Data entries:
☆ ☆ ☆ ☆ ☆

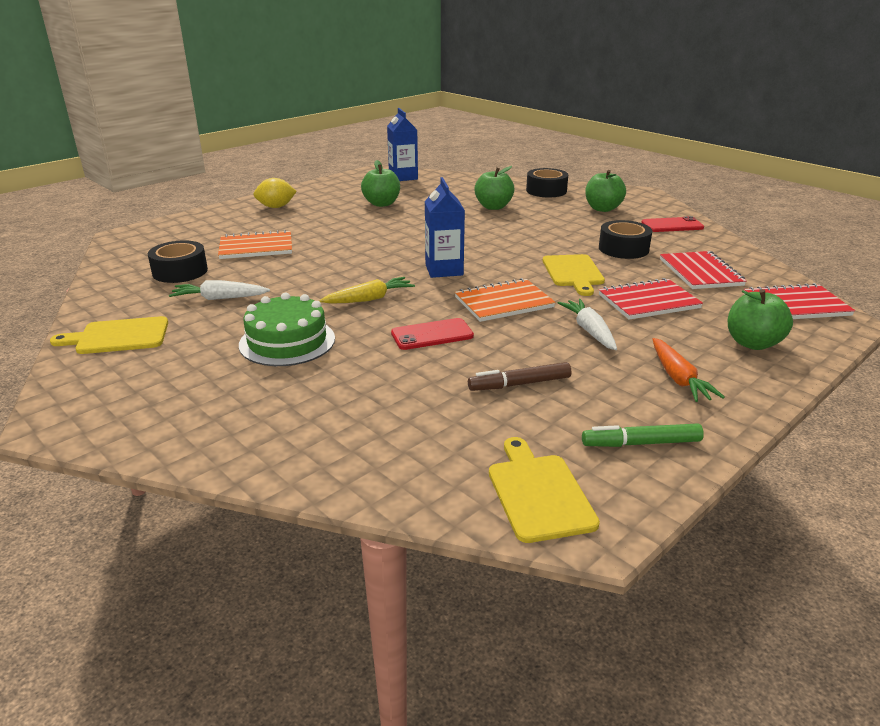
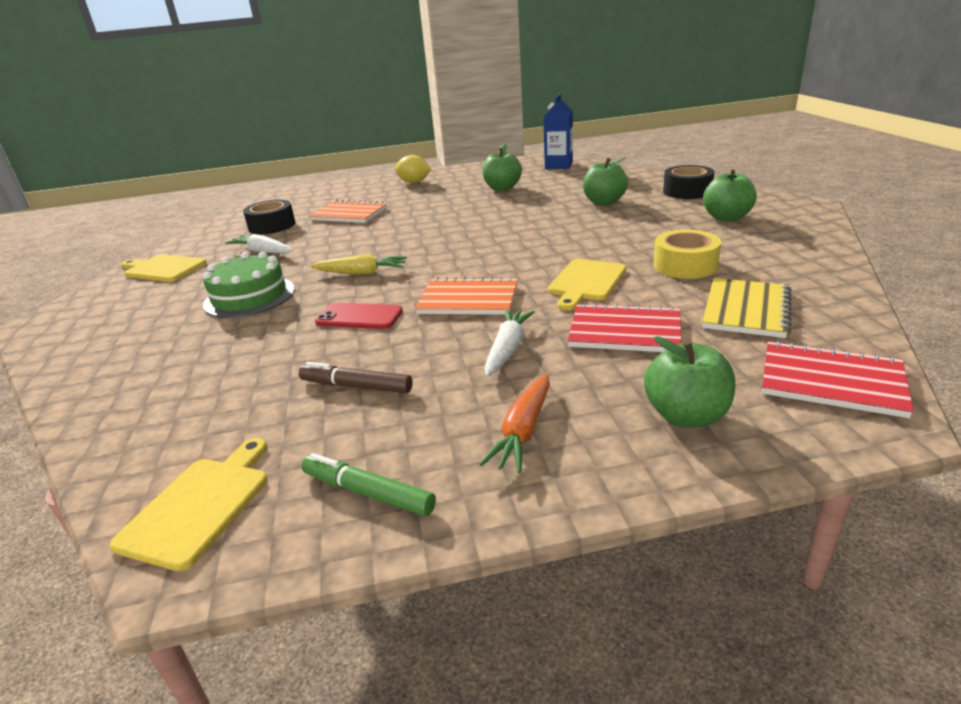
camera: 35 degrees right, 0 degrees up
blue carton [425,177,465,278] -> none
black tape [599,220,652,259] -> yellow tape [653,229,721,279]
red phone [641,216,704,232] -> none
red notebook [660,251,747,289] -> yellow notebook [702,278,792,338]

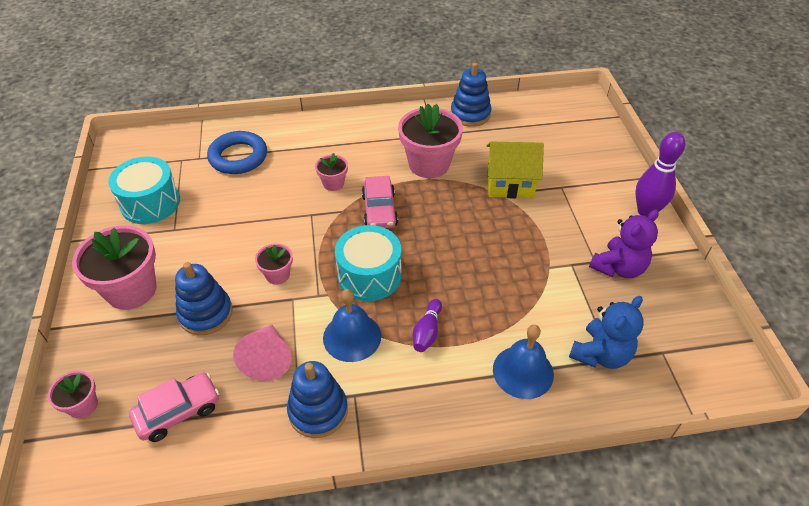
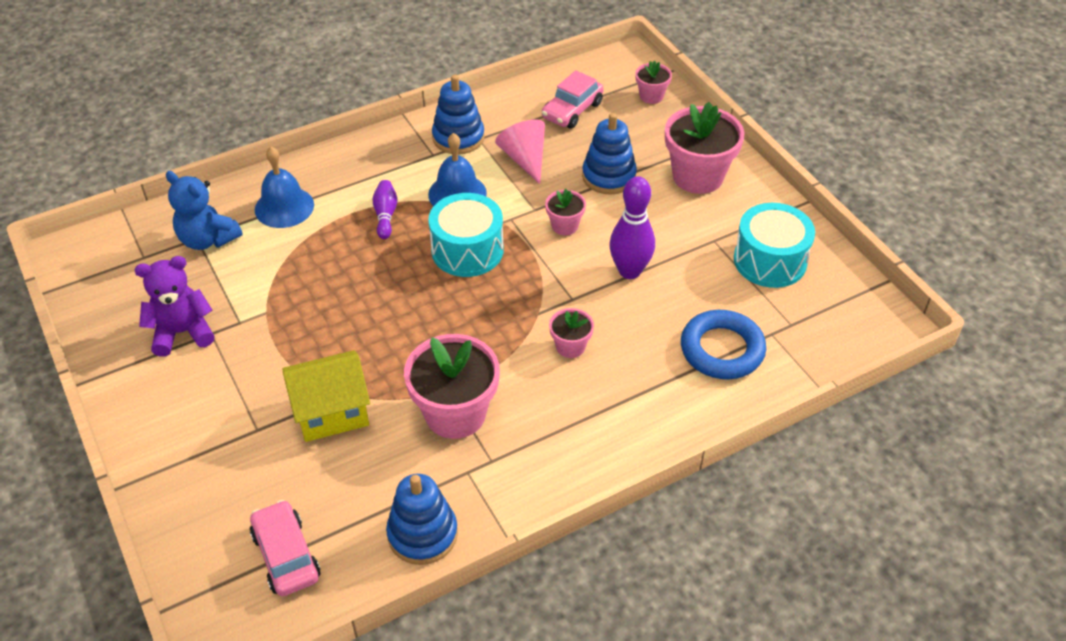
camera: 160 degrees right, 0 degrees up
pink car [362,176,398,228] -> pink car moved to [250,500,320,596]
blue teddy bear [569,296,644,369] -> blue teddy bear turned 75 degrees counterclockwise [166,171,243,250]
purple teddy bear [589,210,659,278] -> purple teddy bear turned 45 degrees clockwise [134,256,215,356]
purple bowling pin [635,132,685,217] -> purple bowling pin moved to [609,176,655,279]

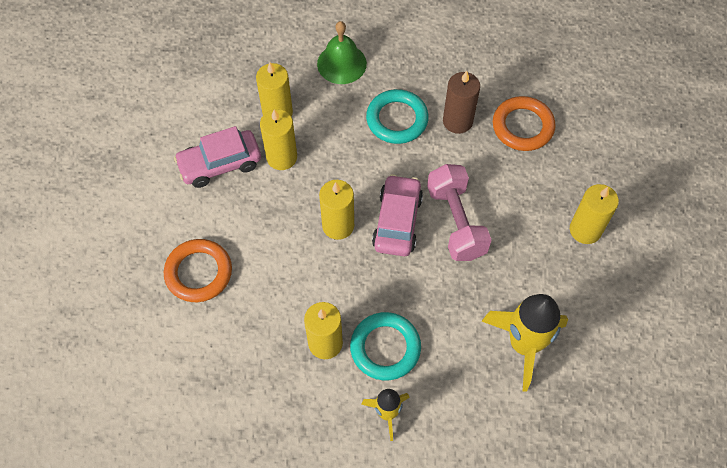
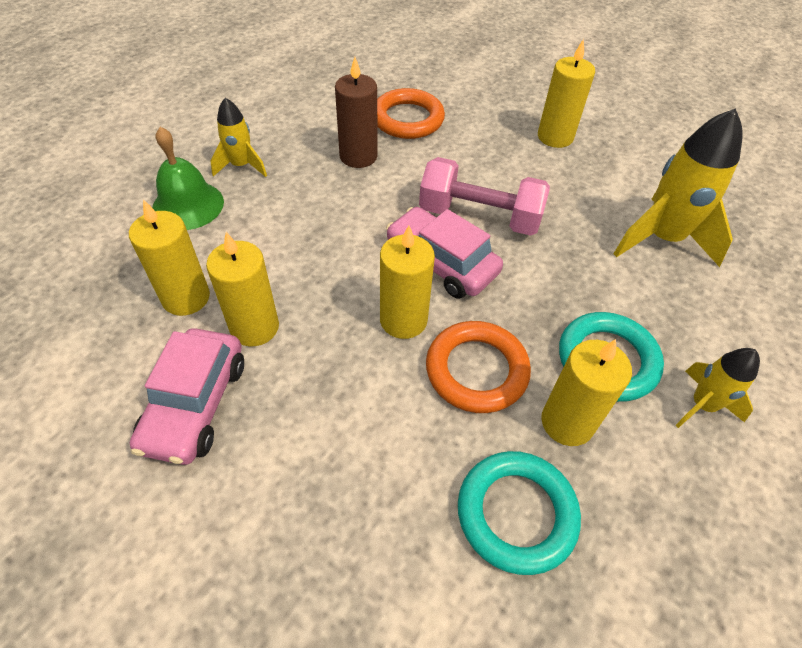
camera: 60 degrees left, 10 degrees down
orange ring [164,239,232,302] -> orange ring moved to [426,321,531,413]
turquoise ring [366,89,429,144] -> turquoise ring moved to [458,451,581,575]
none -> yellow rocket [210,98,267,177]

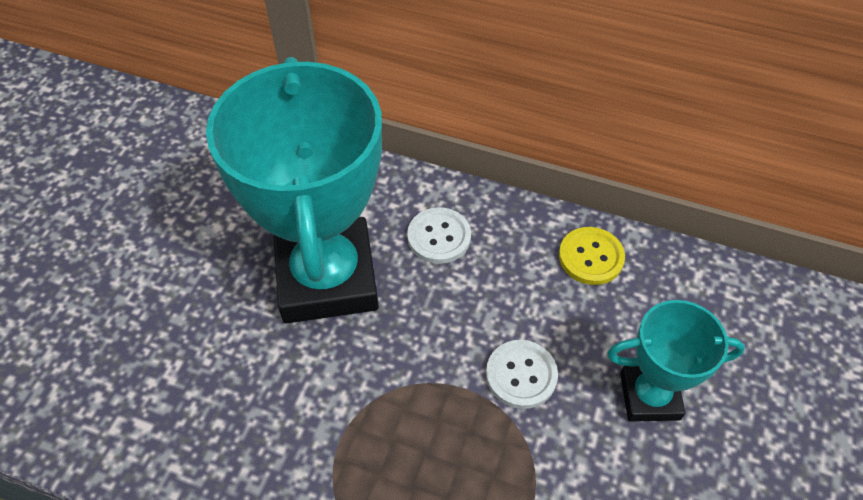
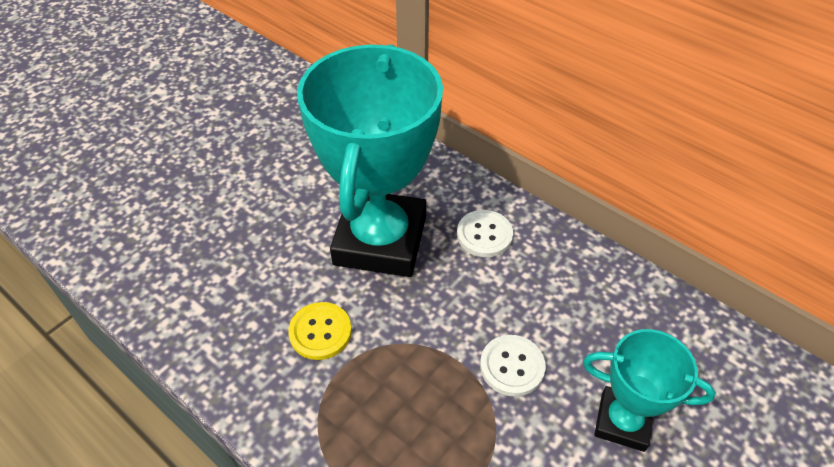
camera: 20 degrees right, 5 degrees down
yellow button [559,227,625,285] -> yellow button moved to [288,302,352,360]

☆ ☆ ☆ ☆ ☆

Quote only the lines from the line containing "camera: 20 degrees right, 5 degrees down" through the end of the entries, keeping the first and the last.

» Response below
camera: 20 degrees right, 5 degrees down
yellow button [559,227,625,285] -> yellow button moved to [288,302,352,360]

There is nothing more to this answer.